*Problem statement*:
Every line below needs to be transcribed without alteration, and no image may be carried over.
━━ Material provided
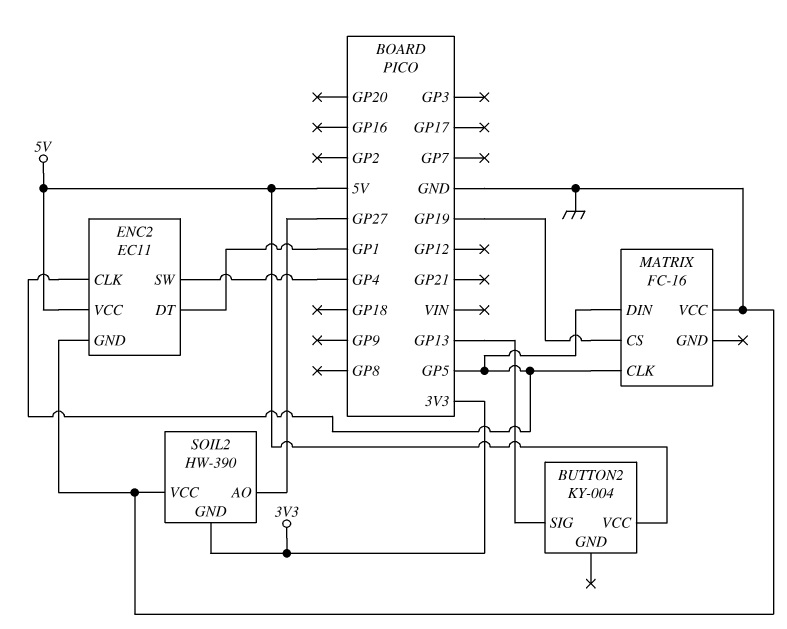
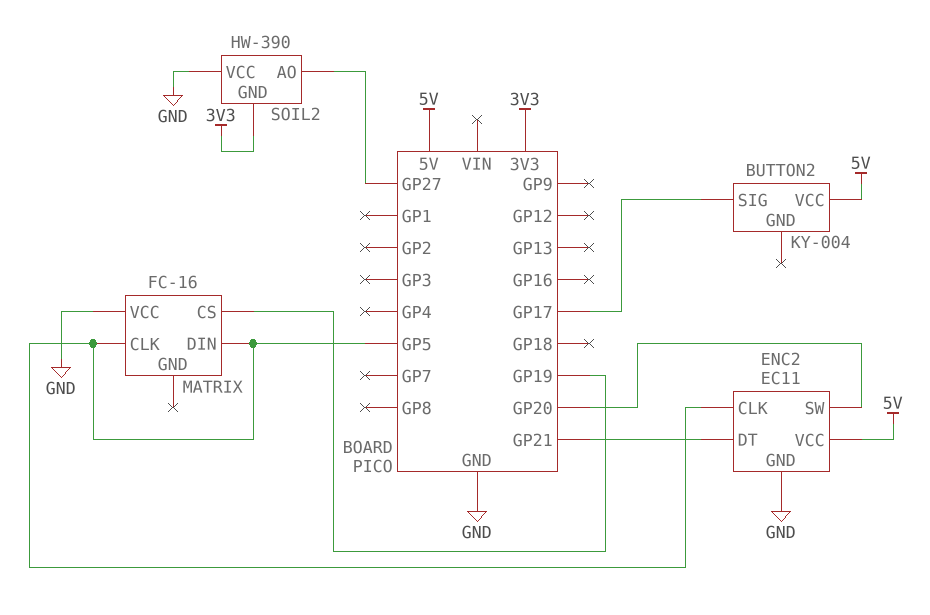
BUTTON2 pin SIG: GP13 -> GP17
ENC2 pin DT: GP1 -> GP21
ENC2 pin SW: GP4 -> GP20

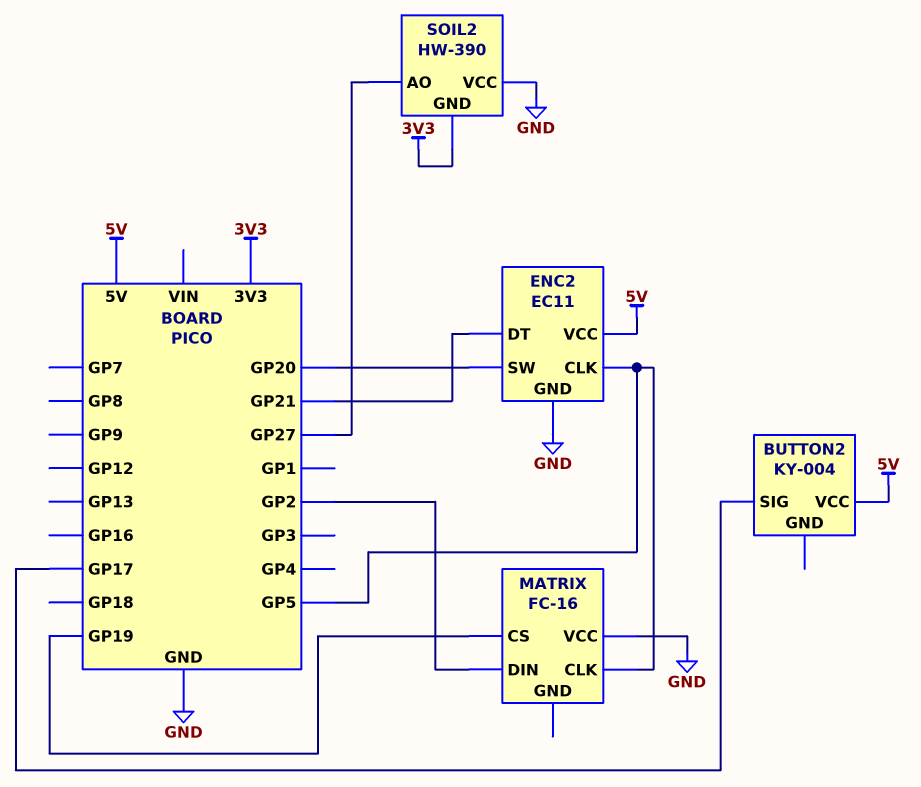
MATRIX pin DIN: GP5 -> GP2

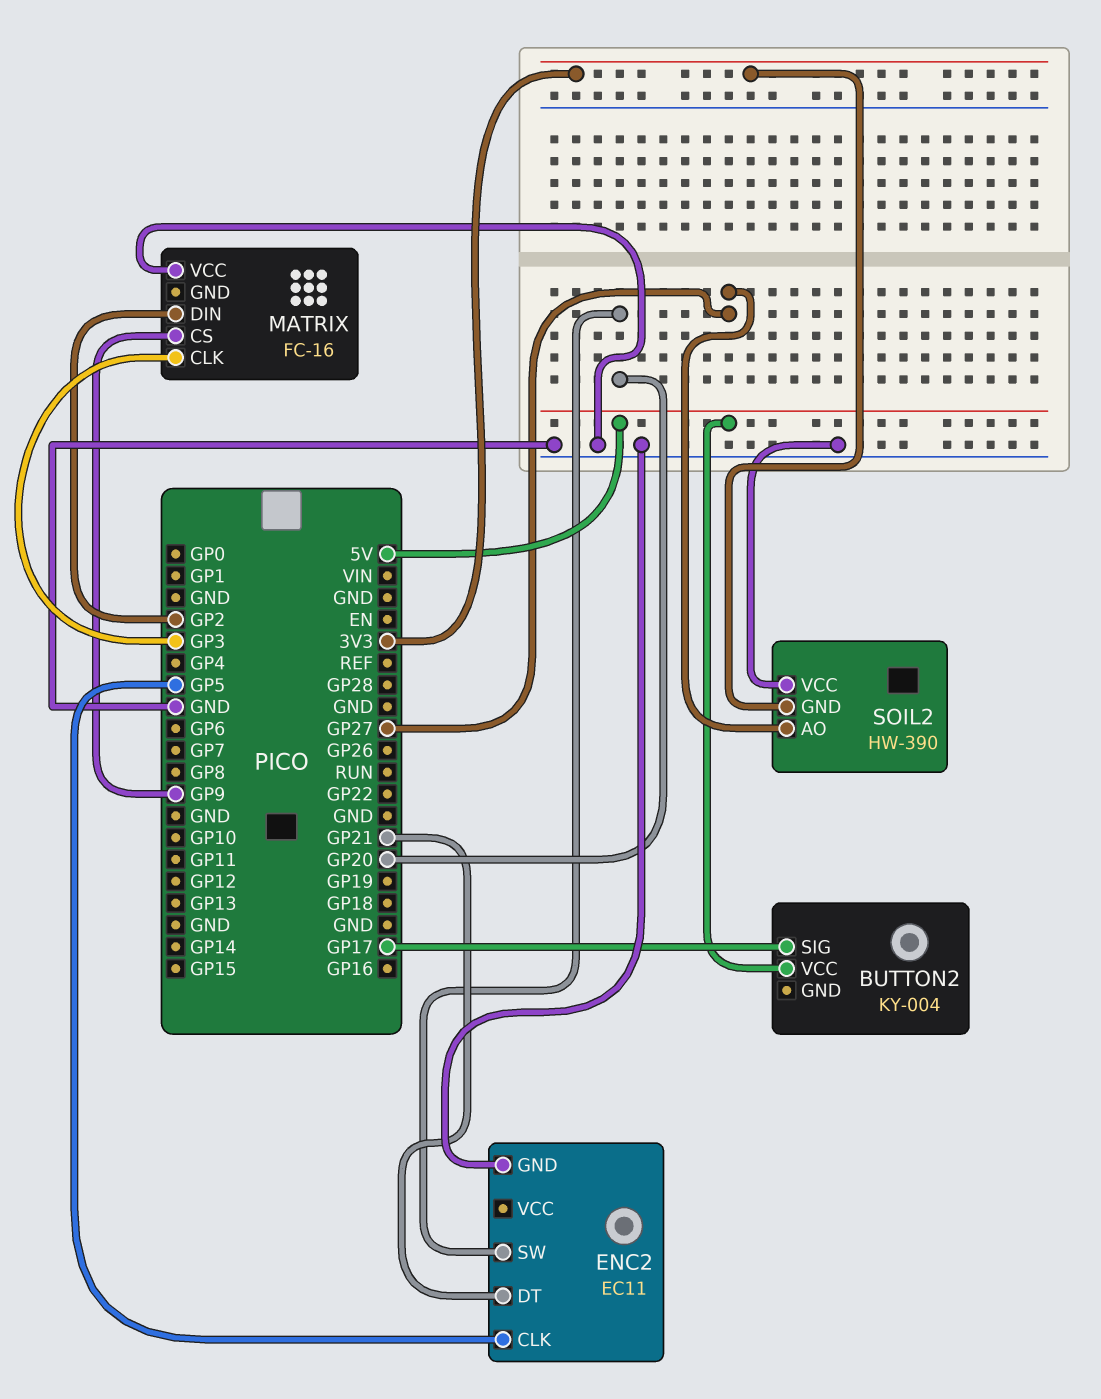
ENC2 pin VCC: 5V -> none
MATRIX pin CLK: GP5 -> GP3
MATRIX pin CS: GP19 -> GP9

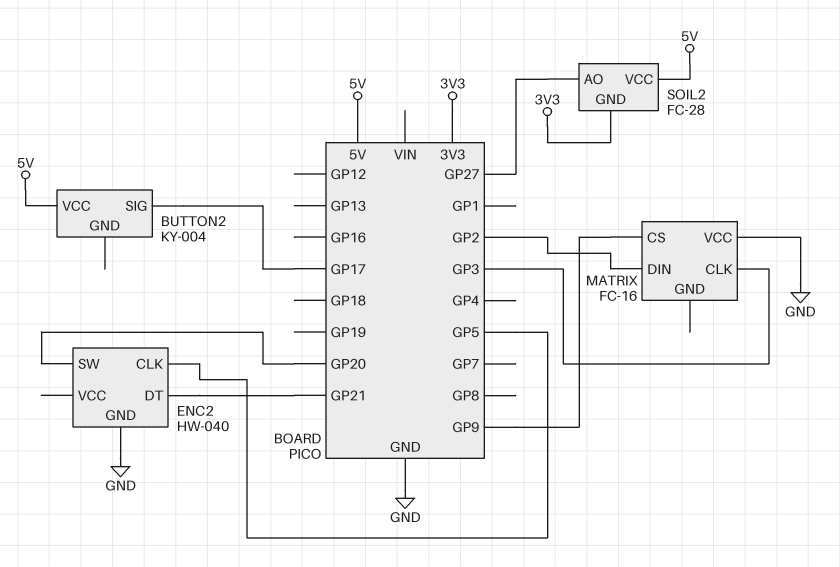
ENC2: EC11 -> HW-040
SOIL2: HW-390 -> FC-28
SOIL2 pin VCC: GND -> 5V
━━━━
*Answer space*:
BUTTON2 pin SIG: GP13 -> GP17
ENC2 pin DT: GP1 -> GP21
ENC2 pin SW: GP4 -> GP20

MATRIX pin DIN: GP5 -> GP2

ENC2 pin VCC: 5V -> none
MATRIX pin CLK: GP5 -> GP3
MATRIX pin CS: GP19 -> GP9

ENC2: EC11 -> HW-040
SOIL2: HW-390 -> FC-28
SOIL2 pin VCC: GND -> 5V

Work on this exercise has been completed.